■ **WORK INSTRUCTIONS**
Repeat all of the data below word for word, keeping no images.

■ **GIVEN INFORMATION**
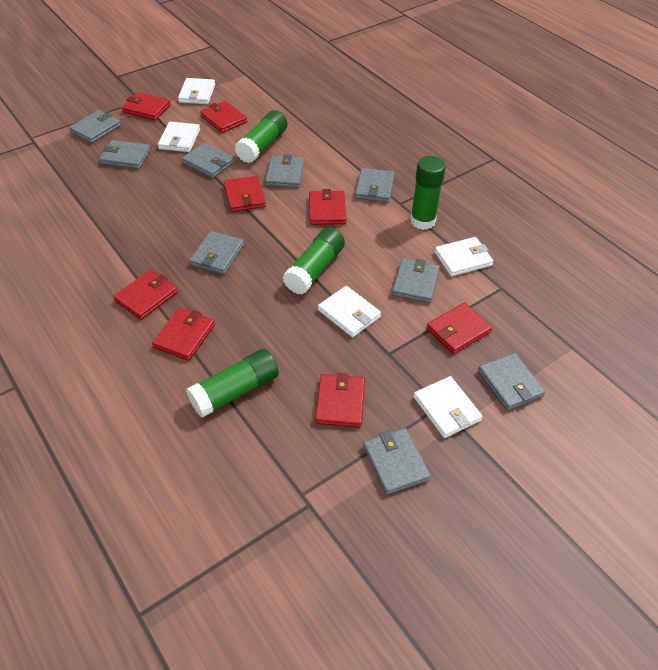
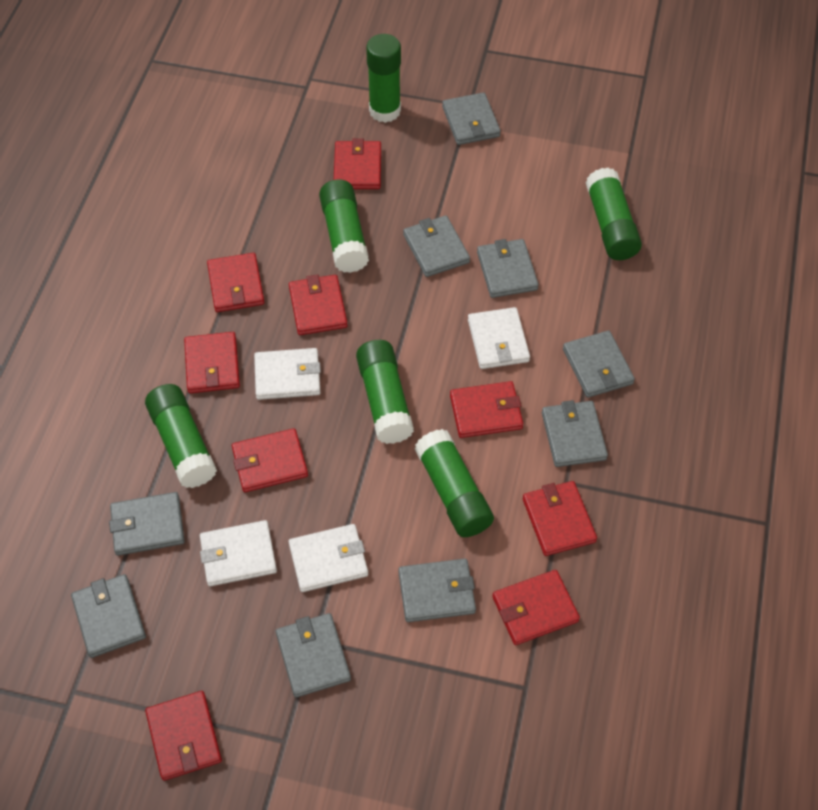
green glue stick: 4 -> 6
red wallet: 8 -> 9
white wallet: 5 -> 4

■ **FINAL ANSWER**
green glue stick: 4 -> 6
red wallet: 8 -> 9
white wallet: 5 -> 4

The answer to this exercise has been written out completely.